Would you copy out each line of the records below that includes the word "shifted"?
**** Data for this exercise
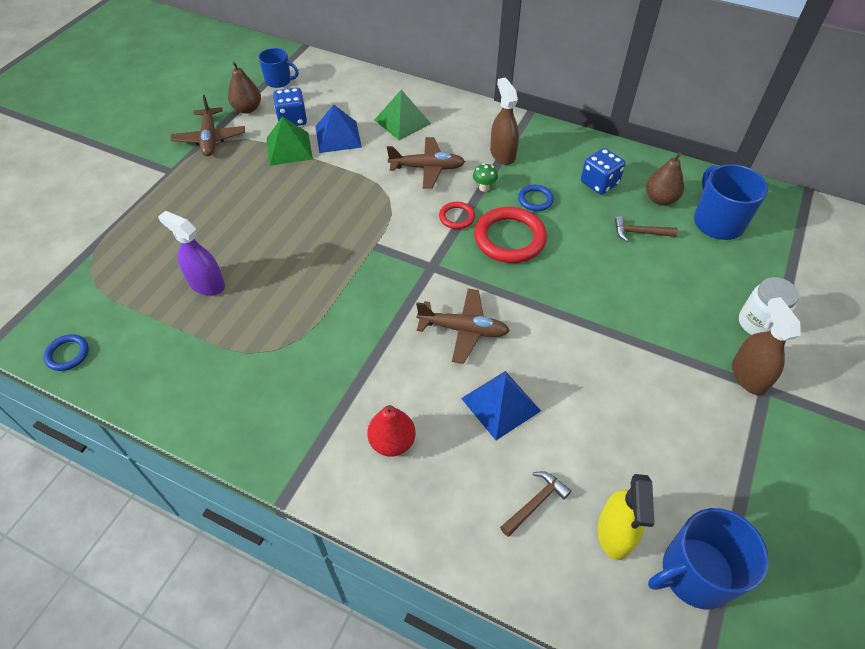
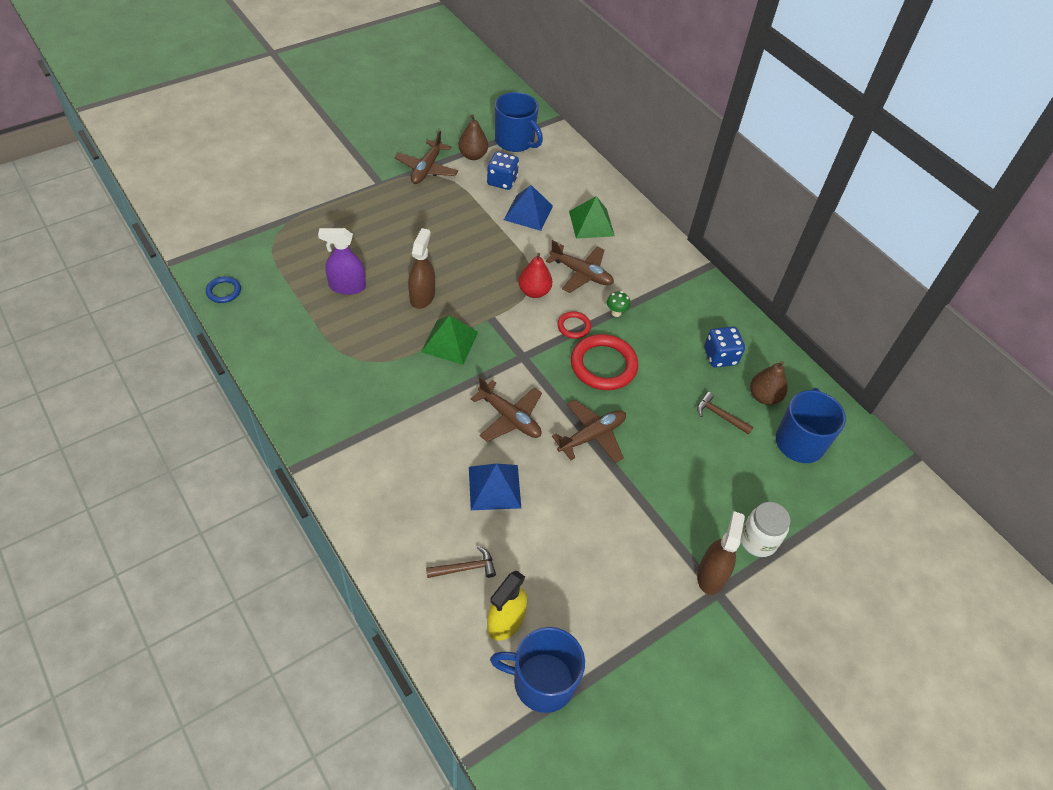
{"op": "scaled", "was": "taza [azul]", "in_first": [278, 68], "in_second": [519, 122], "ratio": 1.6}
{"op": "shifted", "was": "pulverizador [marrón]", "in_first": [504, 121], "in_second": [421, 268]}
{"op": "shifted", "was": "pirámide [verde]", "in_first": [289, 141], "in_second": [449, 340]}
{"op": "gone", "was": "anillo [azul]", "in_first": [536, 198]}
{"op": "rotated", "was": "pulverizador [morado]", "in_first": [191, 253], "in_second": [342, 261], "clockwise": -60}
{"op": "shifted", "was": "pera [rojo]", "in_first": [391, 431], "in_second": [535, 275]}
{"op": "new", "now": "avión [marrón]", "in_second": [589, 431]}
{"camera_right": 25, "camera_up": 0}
********
◆ **Output**:
{"op": "shifted", "was": "pulverizador [marrón]", "in_first": [504, 121], "in_second": [421, 268]}
{"op": "shifted", "was": "pirámide [verde]", "in_first": [289, 141], "in_second": [449, 340]}
{"op": "shifted", "was": "pera [rojo]", "in_first": [391, 431], "in_second": [535, 275]}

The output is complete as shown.